_Required work_
Search the data for the string "cylinder" and extract every line where it appears.

━━ Data excerpts ━━

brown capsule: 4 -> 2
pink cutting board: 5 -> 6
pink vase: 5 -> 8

━━━
━━ Data excerpts ━━

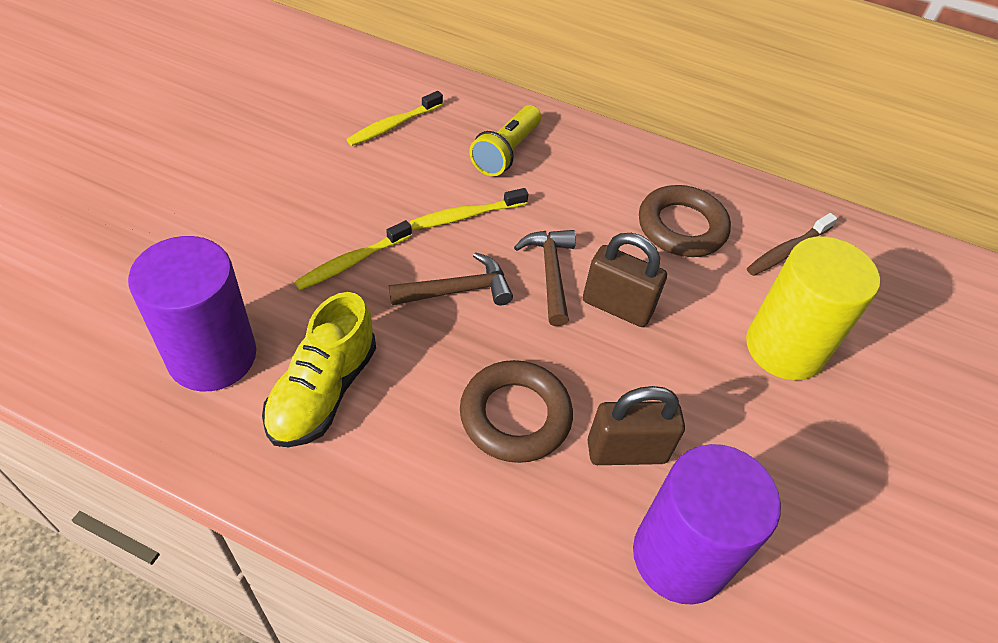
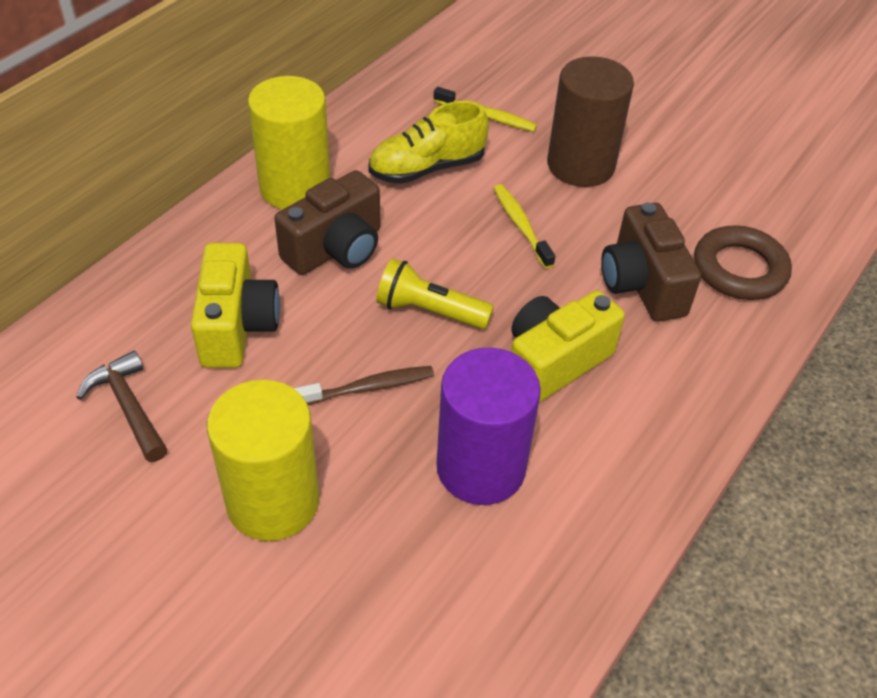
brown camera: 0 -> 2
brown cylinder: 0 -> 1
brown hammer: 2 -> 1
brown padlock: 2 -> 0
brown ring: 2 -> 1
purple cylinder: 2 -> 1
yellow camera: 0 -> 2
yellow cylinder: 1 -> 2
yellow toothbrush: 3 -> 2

━━━

_Written answer_
brown cylinder: 0 -> 1
purple cylinder: 2 -> 1
yellow cylinder: 1 -> 2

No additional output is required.